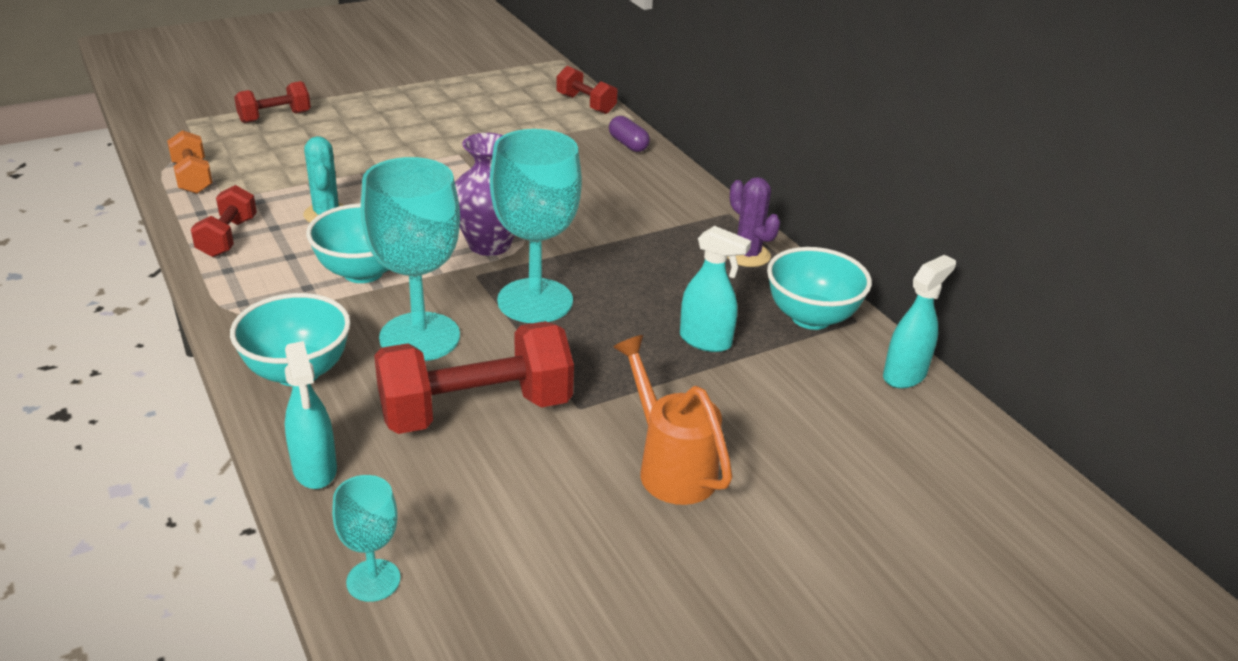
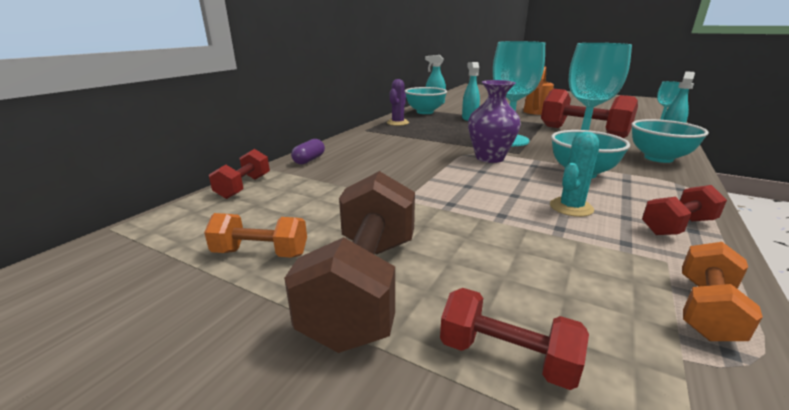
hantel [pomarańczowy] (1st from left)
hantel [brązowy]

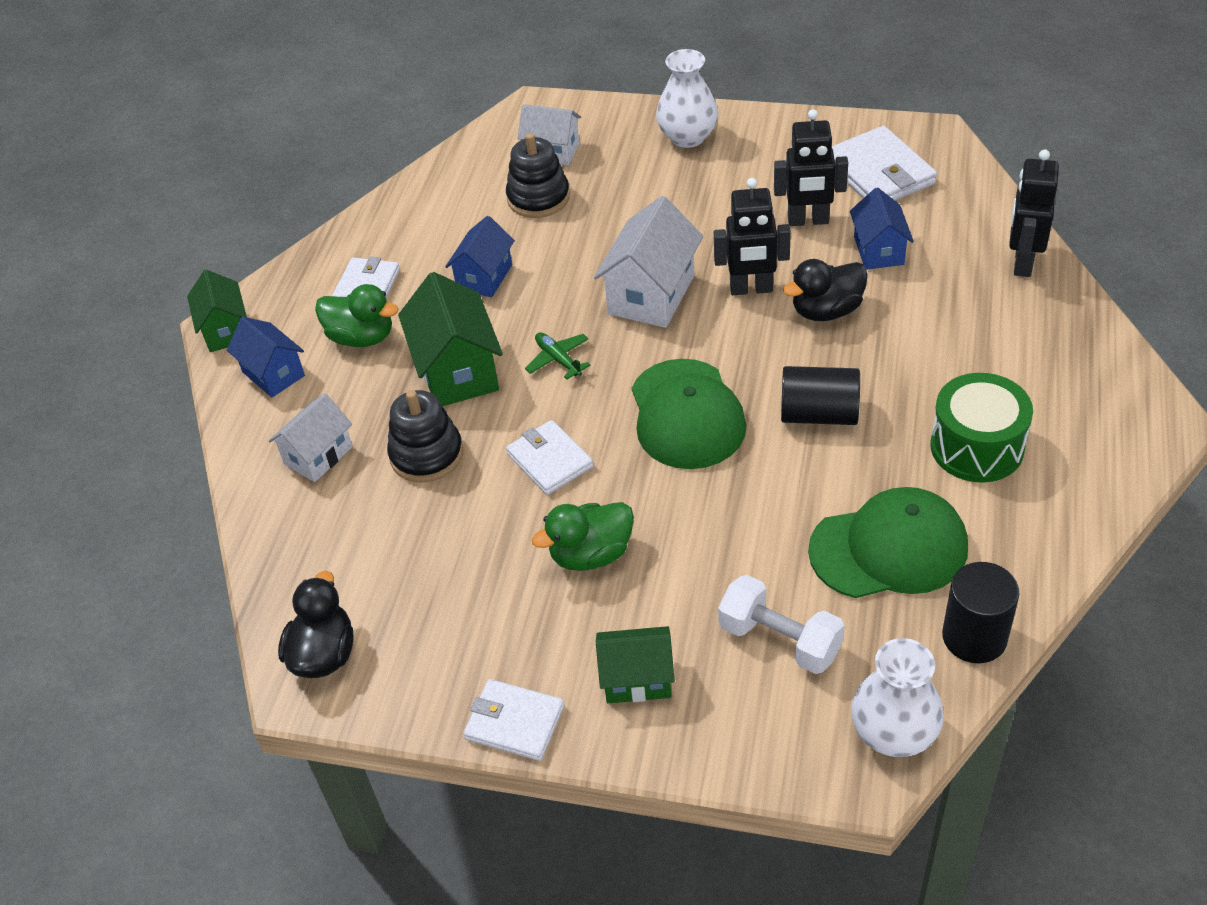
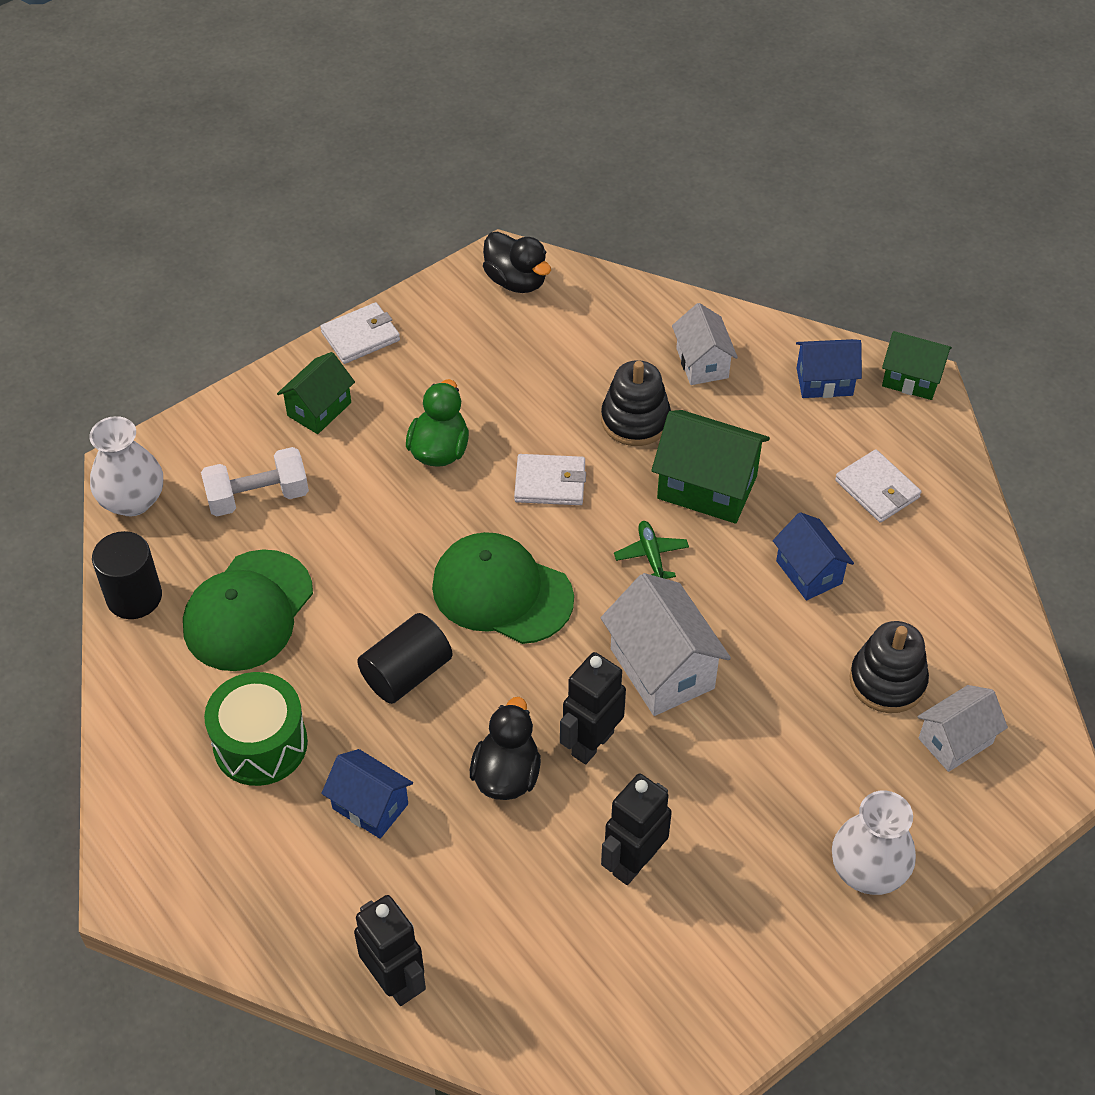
kaczka [zielony] (1st from left in the first image)
samolot [zielony]
portfel [biały] (4th from left in the first image)
domek [niebieski] (1st from left)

★ ★ ★ ★ ★ ★ ★

* [Problem statement]:
Working from the lines above, reproduce the material exactly and exclude its pictures.

* [Completed exercise]:
hantel [pomarańczowy] (1st from left)
hantel [brązowy]

kaczka [zielony] (1st from left in the first image)
samolot [zielony]
portfel [biały] (4th from left in the first image)
domek [niebieski] (1st from left)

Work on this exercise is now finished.